(Activity): Take the data below and extract the lines from the one with "(363, 393) = (266, 495): none -> black domino" to the one with "(513, 339) = (446, 464): blue", inclusive, exactly as written.

(Dataset records):

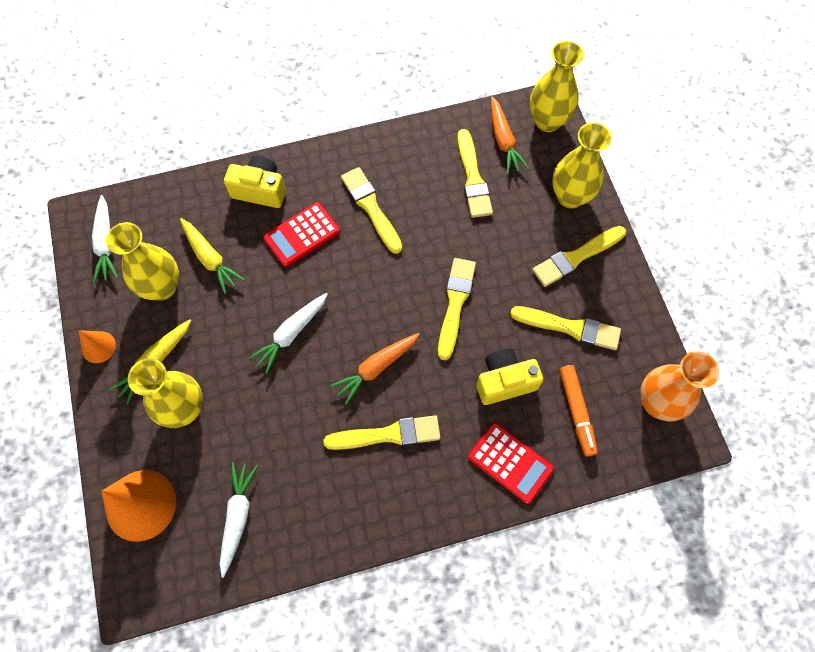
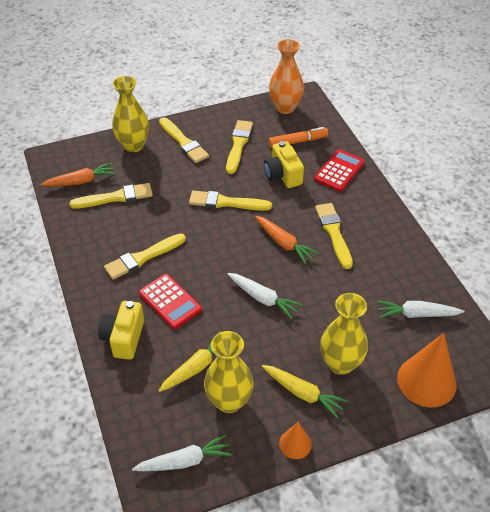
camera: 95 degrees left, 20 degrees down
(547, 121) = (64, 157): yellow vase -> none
==
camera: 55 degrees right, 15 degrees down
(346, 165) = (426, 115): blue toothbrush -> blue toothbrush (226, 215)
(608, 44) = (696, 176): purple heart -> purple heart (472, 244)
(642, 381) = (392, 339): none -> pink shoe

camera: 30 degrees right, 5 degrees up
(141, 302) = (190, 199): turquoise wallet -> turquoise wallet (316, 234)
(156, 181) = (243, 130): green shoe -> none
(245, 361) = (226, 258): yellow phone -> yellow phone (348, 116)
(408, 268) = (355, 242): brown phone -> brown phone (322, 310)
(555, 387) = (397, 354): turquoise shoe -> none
* * *
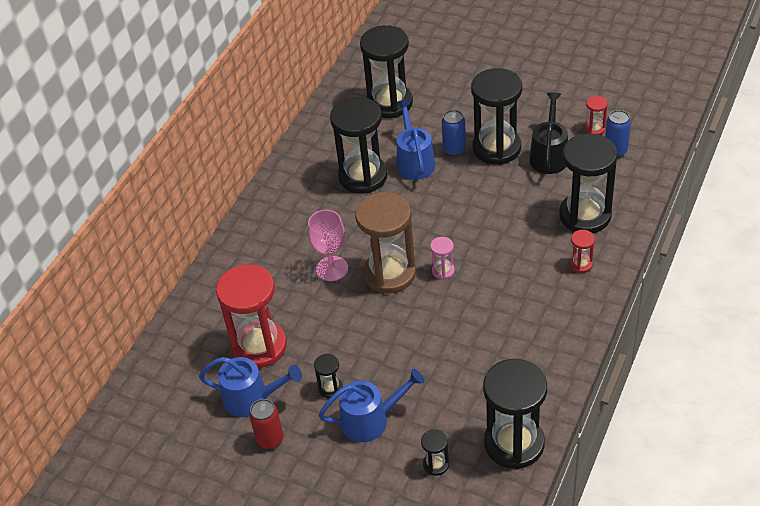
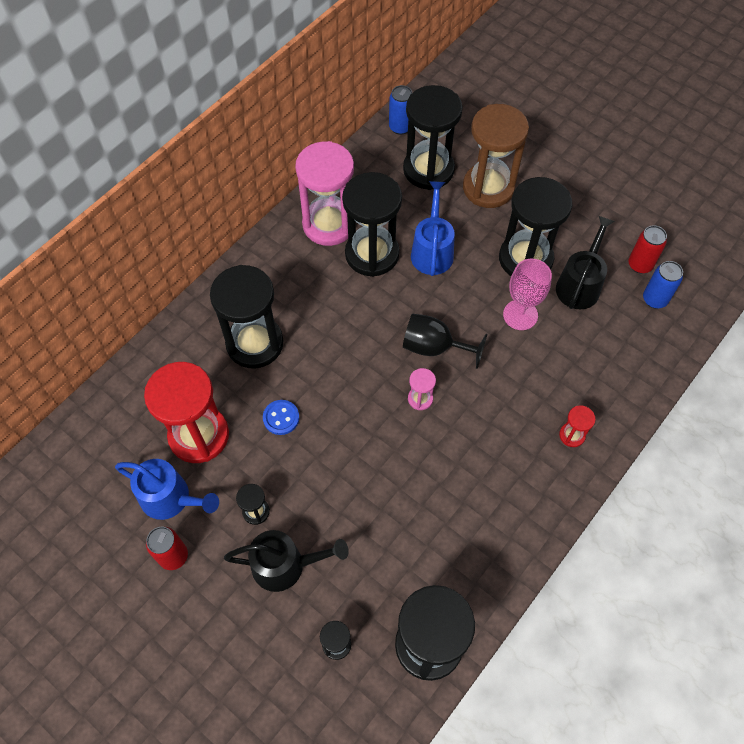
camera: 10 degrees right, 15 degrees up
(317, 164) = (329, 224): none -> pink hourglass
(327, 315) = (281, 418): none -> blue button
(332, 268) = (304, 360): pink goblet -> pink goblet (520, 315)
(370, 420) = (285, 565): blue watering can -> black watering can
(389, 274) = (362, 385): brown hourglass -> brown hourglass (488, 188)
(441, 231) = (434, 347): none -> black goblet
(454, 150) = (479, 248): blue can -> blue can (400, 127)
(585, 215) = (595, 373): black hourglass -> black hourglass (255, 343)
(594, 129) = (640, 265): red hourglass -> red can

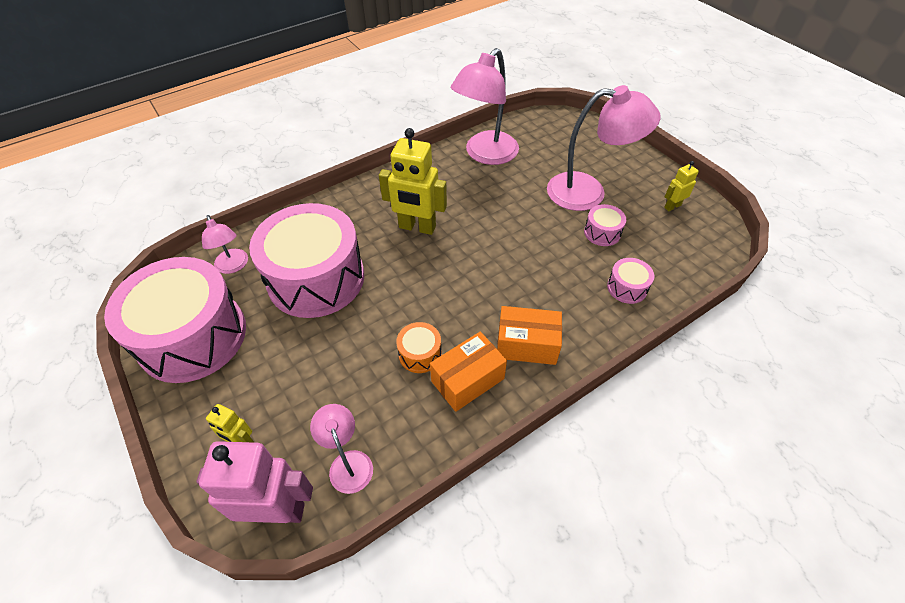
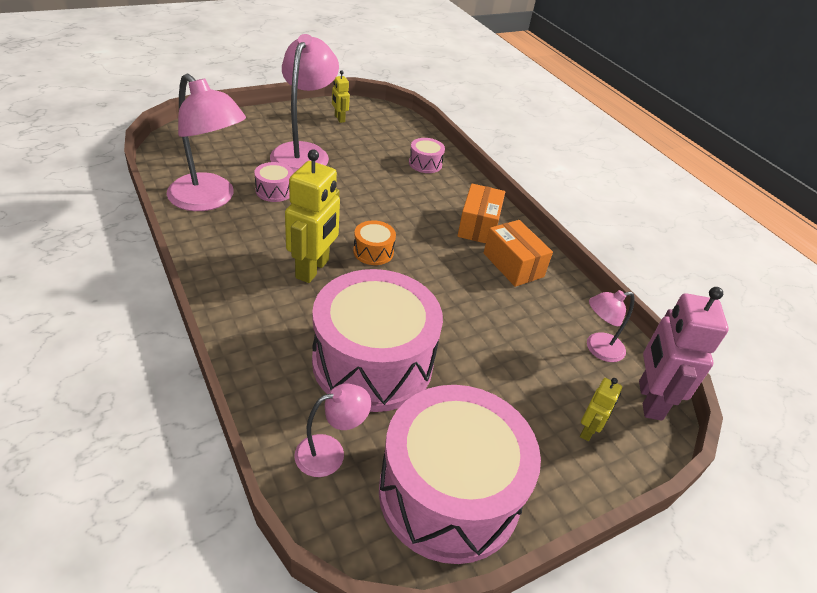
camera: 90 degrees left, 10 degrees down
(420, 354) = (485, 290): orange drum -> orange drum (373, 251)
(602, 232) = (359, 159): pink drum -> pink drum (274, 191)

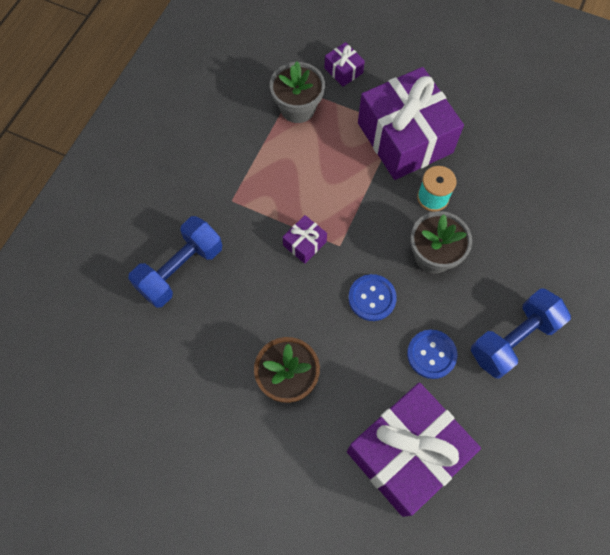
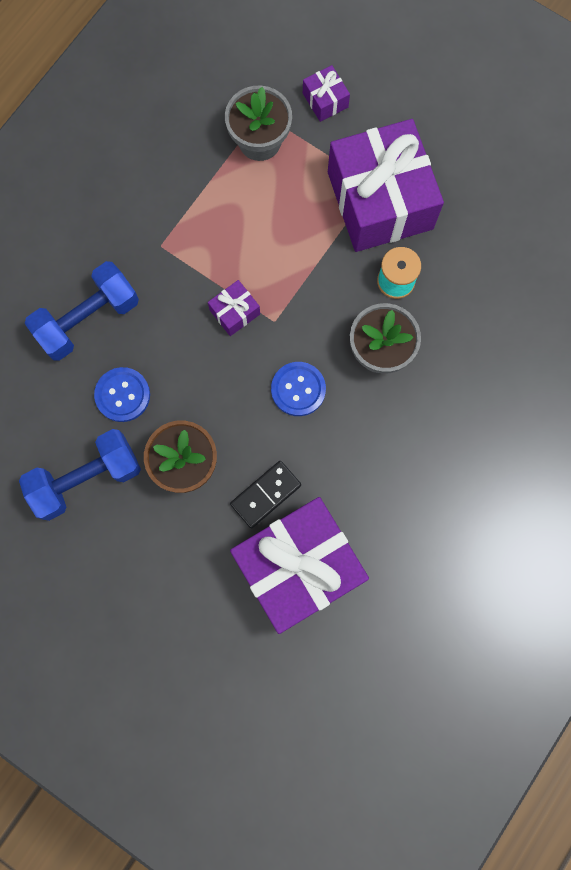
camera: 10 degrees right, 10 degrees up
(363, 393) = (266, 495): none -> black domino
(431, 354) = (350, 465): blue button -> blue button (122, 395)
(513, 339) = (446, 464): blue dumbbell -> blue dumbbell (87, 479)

(Response):
(363, 393) = (266, 495): none -> black domino
(431, 354) = (350, 465): blue button -> blue button (122, 395)
(513, 339) = (446, 464): blue dumbbell -> blue dumbbell (87, 479)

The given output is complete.